=== Source records ===

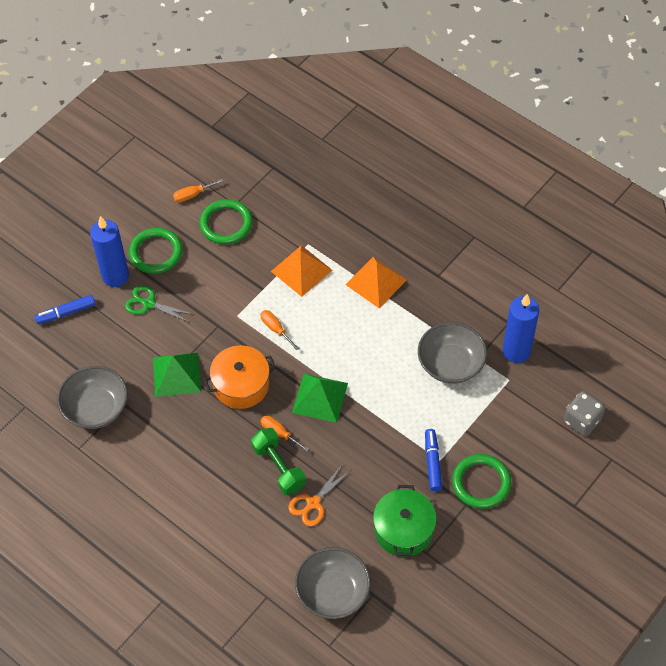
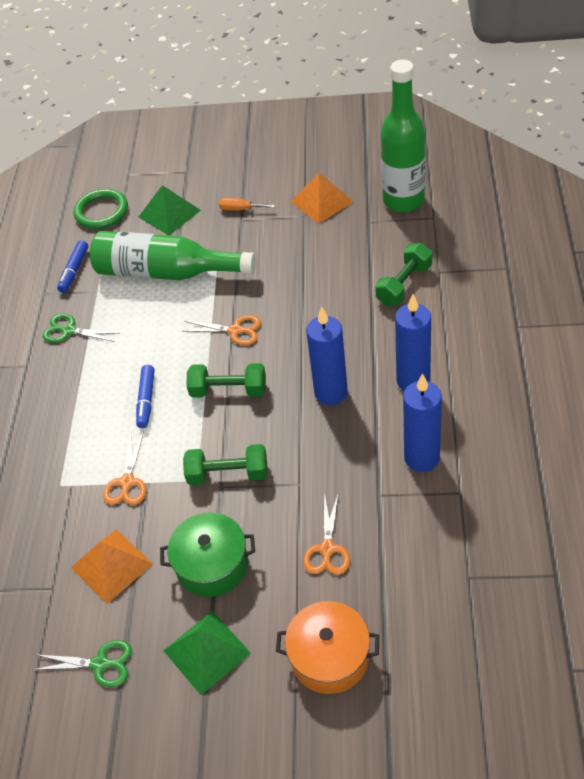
blue candle: 2 -> 3
green bottle: 0 -> 2
green dumbbell: 1 -> 3
green ring: 3 -> 1
green scissors: 1 -> 2
grey bowl: 3 -> 0
grey dice: 1 -> 0
orange scissors: 1 -> 3
orange screwdriver: 3 -> 1

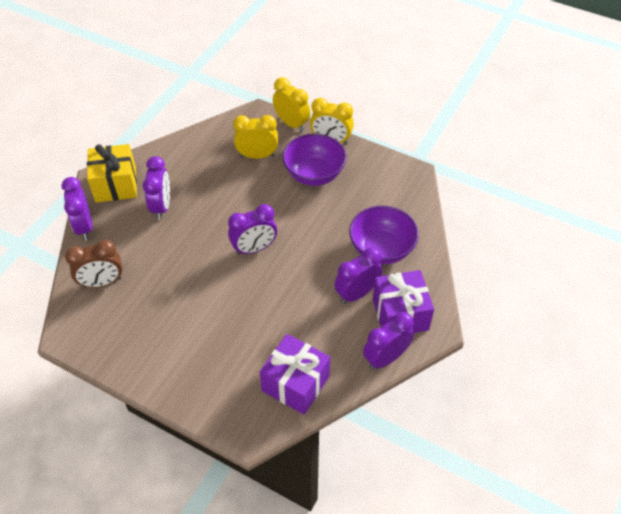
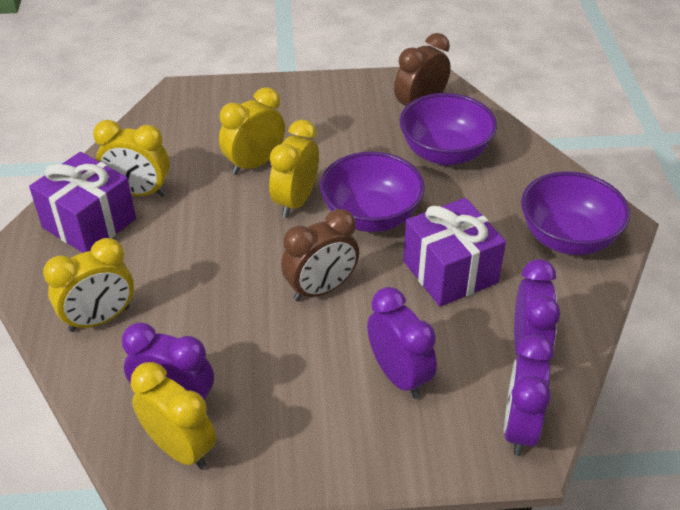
brown clock: 1 -> 2
purple bowl: 2 -> 3
purple clock: 5 -> 4
yellow clock: 3 -> 5
yellow gift: 1 -> 0

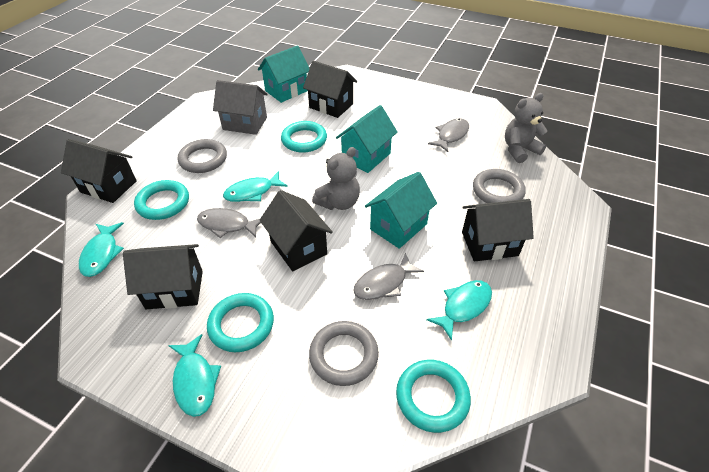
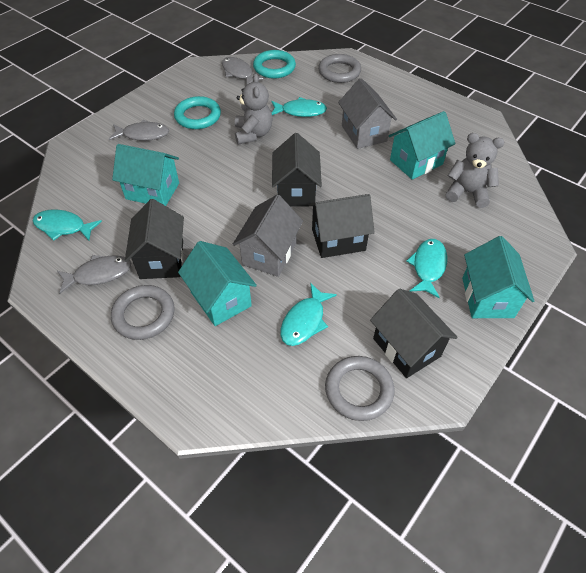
black house: 5 -> 4
grey house: 1 -> 2
turquoise house: 3 -> 4
turquoise ring: 4 -> 2

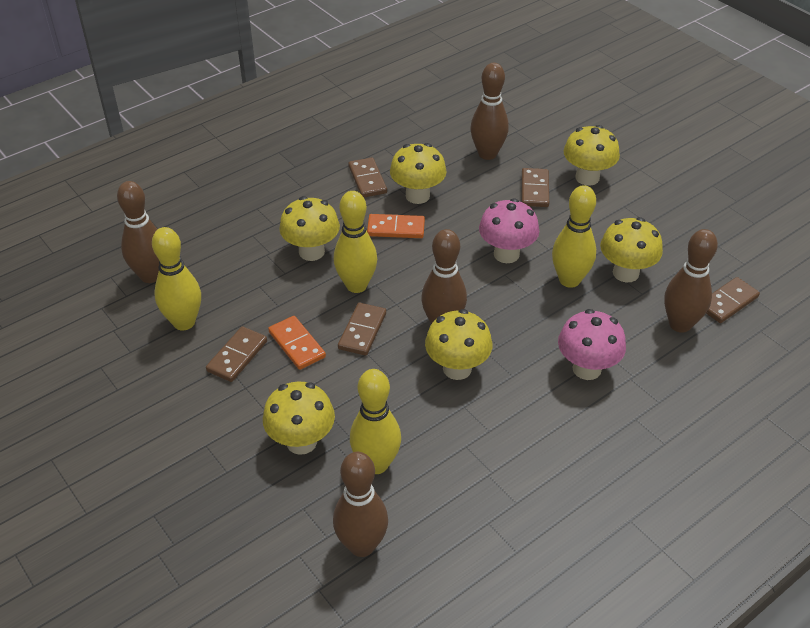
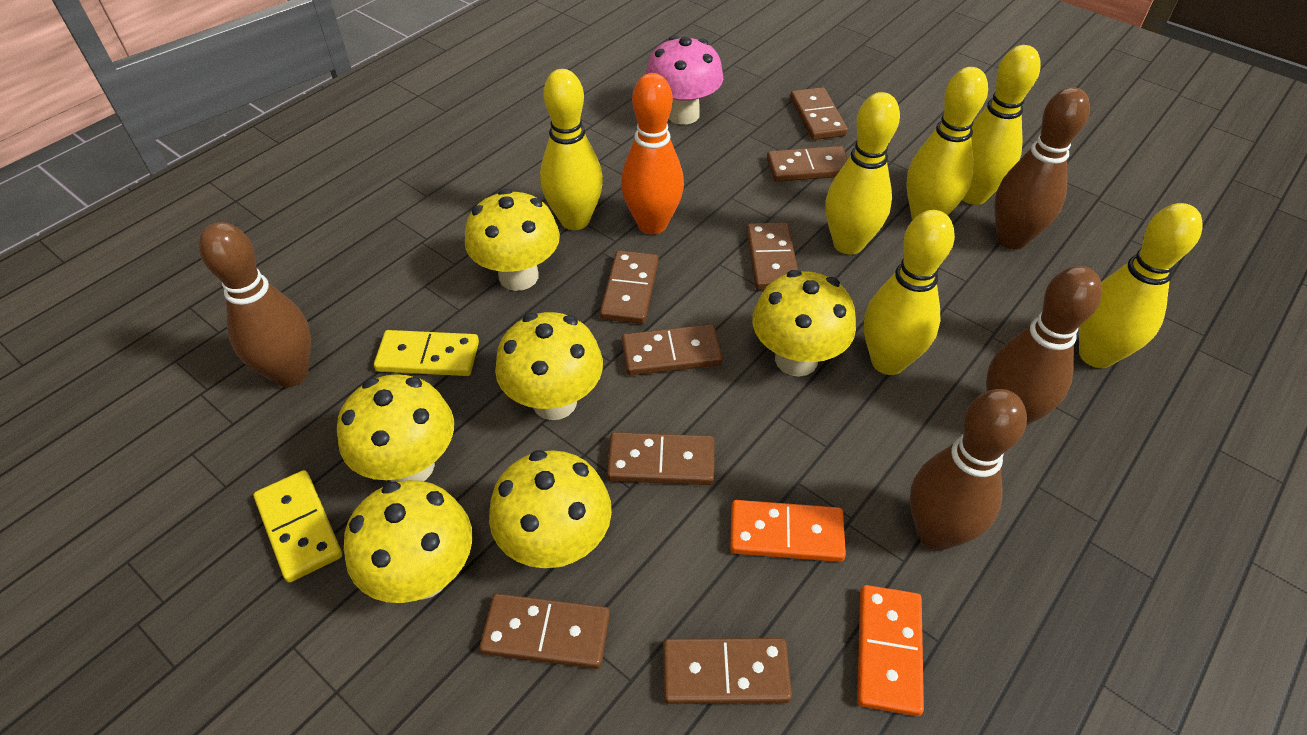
brown bowling pin: 5 -> 4
brown domino: 5 -> 8
orange bowling pin: 0 -> 1
pink mushroom: 2 -> 1
yellow bowling pin: 4 -> 6
yellow domino: 0 -> 2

===

Restate the whole listing above exactly, except for its images.

*Output*.
blue candle: 2 -> 3
green bottle: 0 -> 2
green dumbbell: 1 -> 3
green ring: 3 -> 1
green scissors: 1 -> 2
grey bowl: 3 -> 0
grey dice: 1 -> 0
orange scissors: 1 -> 3
orange screwdriver: 3 -> 1

brown clock: 1 -> 2
purple bowl: 2 -> 3
purple clock: 5 -> 4
yellow clock: 3 -> 5
yellow gift: 1 -> 0

black house: 5 -> 4
grey house: 1 -> 2
turquoise house: 3 -> 4
turquoise ring: 4 -> 2

brown bowling pin: 5 -> 4
brown domino: 5 -> 8
orange bowling pin: 0 -> 1
pink mushroom: 2 -> 1
yellow bowling pin: 4 -> 6
yellow domino: 0 -> 2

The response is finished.